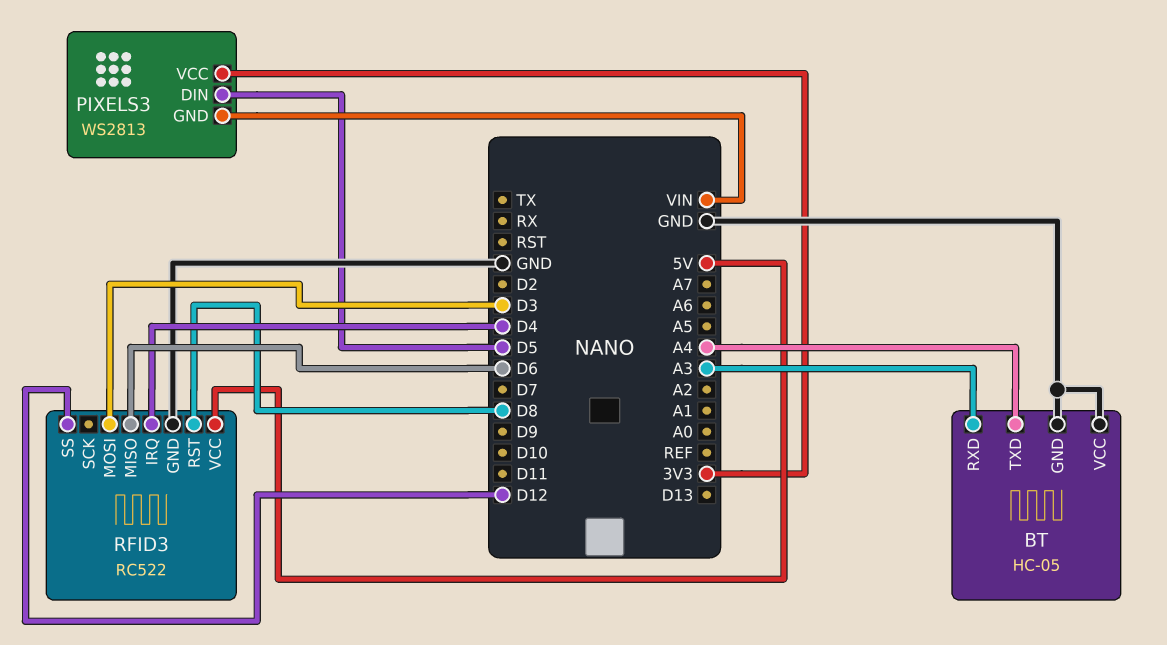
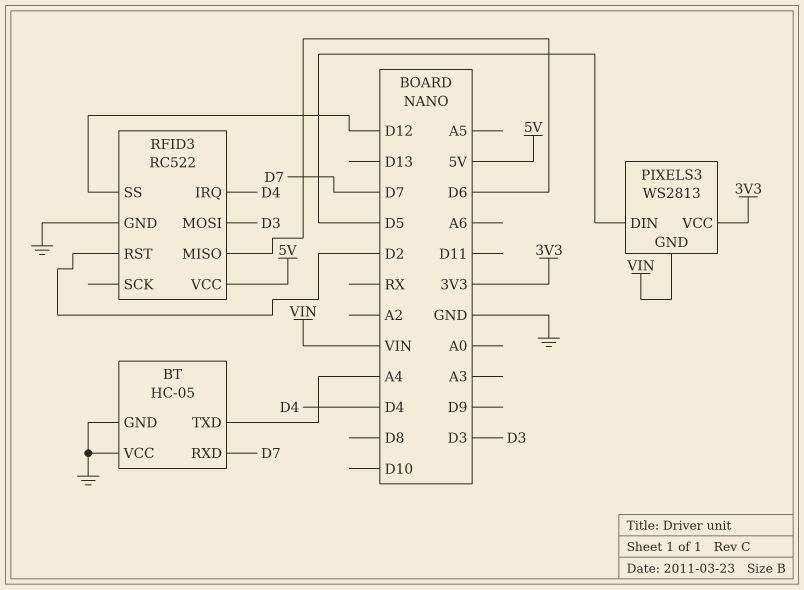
BT pin RXD: A3 -> D7
RFID3 pin RST: D8 -> D2

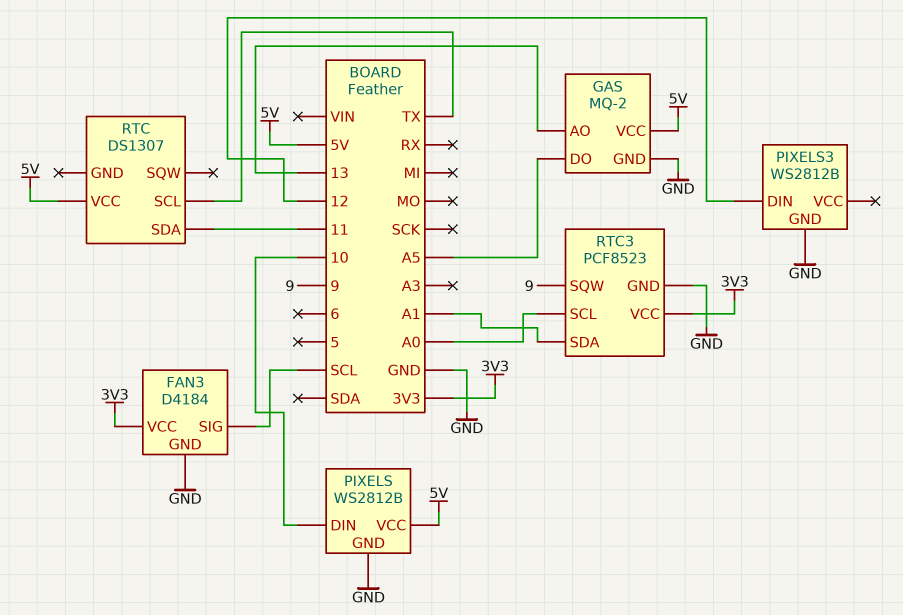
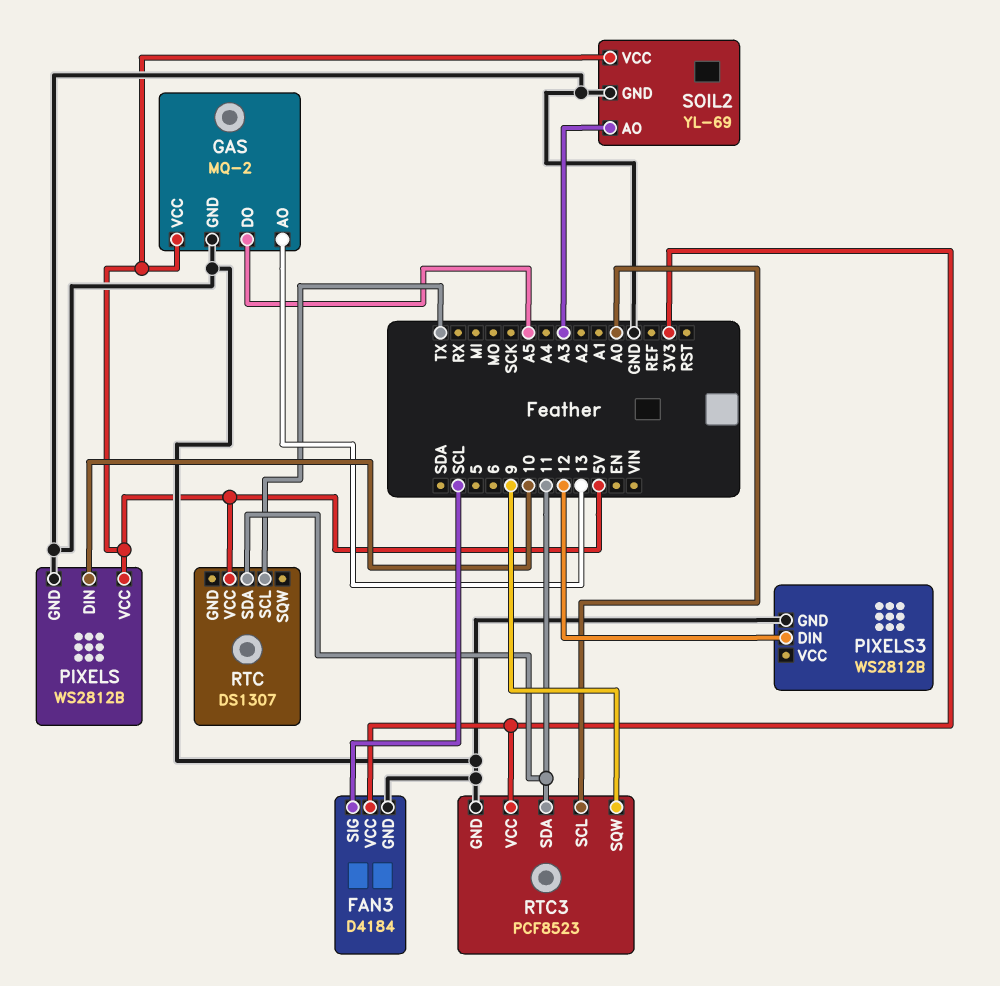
RTC3 pin SDA: A1 -> 11
SOIL2: none -> YL-69
SOIL2 pin AO: none -> A3
SOIL2 pin GND: none -> GND
SOIL2 pin VCC: none -> 5V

•••

## Required work
The answer is to be one number: the count of lines in the entries containing the string "none".

## Expected output
4